START TASK DATA

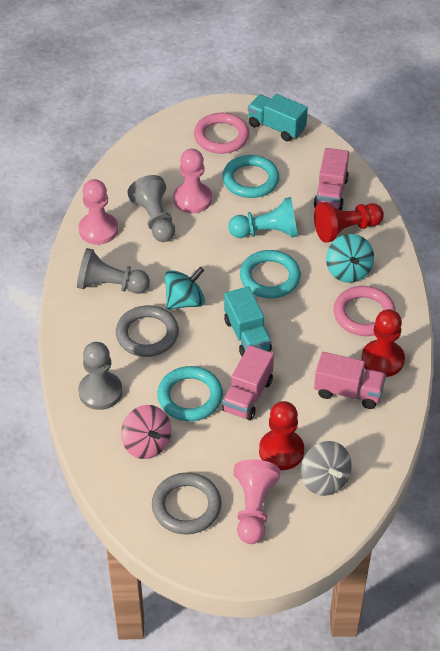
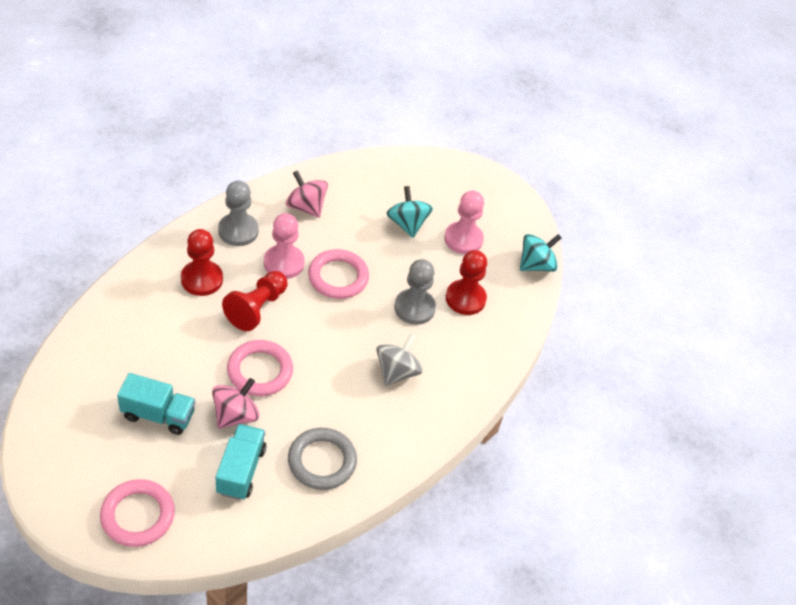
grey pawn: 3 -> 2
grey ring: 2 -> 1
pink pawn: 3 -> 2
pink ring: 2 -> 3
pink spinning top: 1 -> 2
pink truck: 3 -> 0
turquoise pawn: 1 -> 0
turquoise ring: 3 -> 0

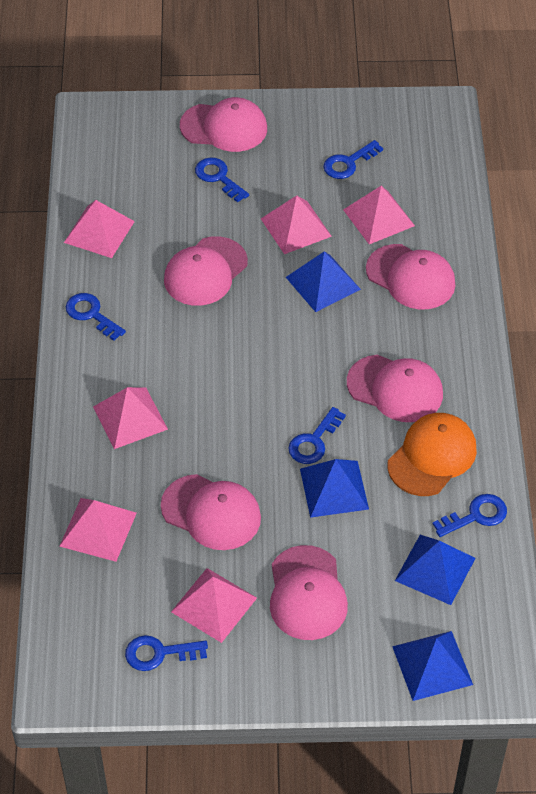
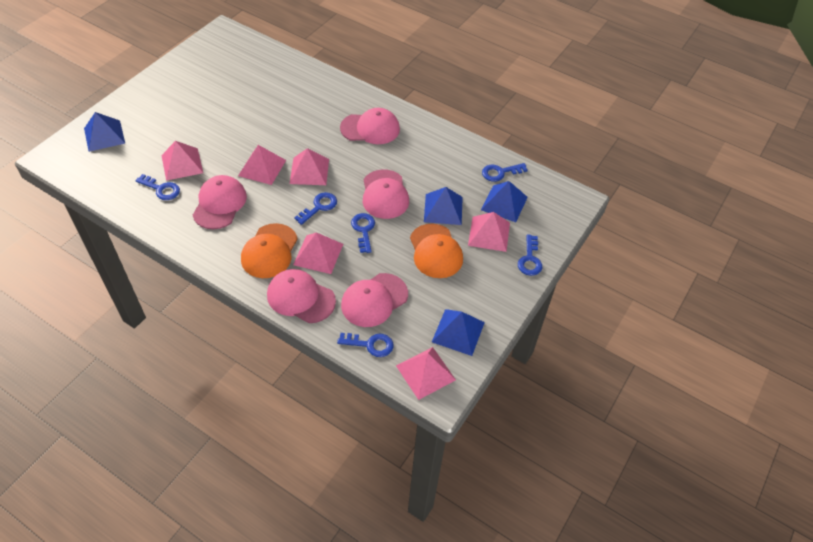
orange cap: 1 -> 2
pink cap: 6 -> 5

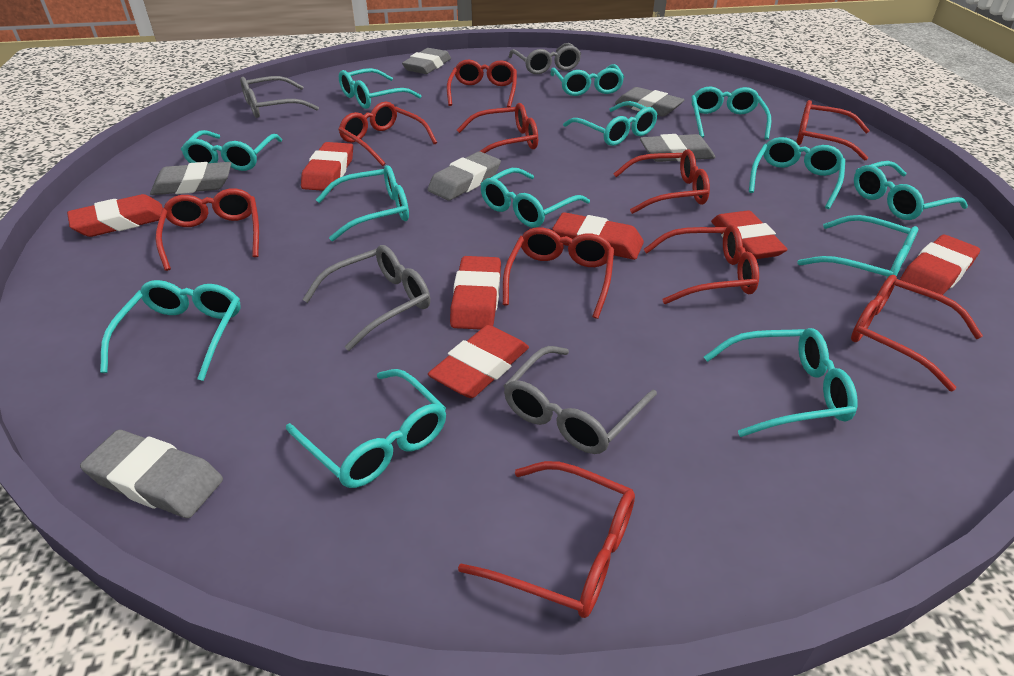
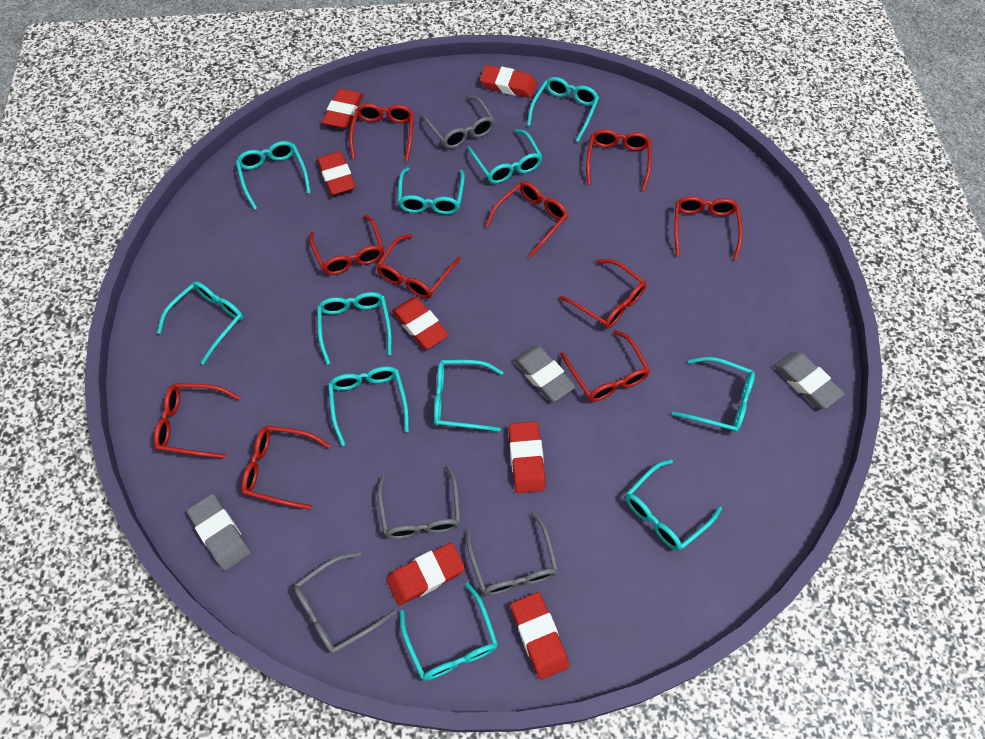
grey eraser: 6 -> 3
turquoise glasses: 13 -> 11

END TASK DATA

(EXERCISE DETAILS): Please report every line of the records above that contains the word "turquoise".

(YOUR RESPONSE):
turquoise pawn: 1 -> 0
turquoise ring: 3 -> 0
turquoise glasses: 13 -> 11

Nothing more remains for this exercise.